What the exercise asks =
Which lines below contain "blue"? Pull them out.
──────── Data block ────────
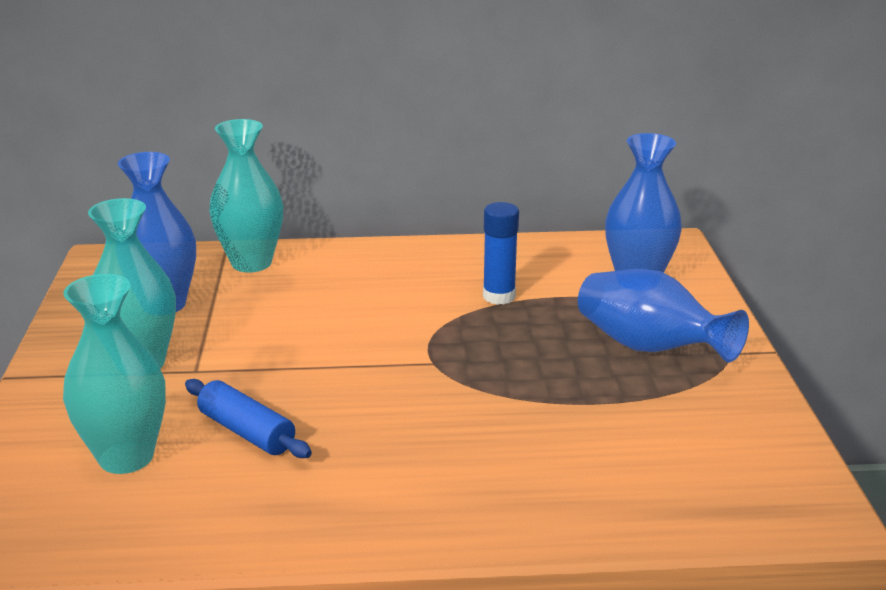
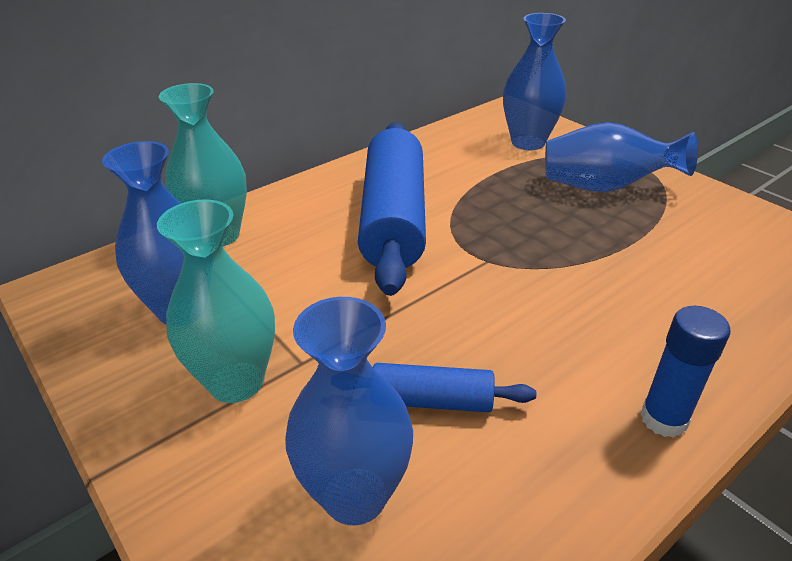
camera: 35 degrees left, 10 degrees up
(126, 457) = (355, 495): turquoise vase -> blue vase
(402, 301) = (393, 219): none -> blue rolling pin
(499, 296) = (457, 188): blue glue stick -> blue glue stick (663, 419)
────────
Result for this exercise =
(126, 457) = (355, 495): turquoise vase -> blue vase
(402, 301) = (393, 219): none -> blue rolling pin
(499, 296) = (457, 188): blue glue stick -> blue glue stick (663, 419)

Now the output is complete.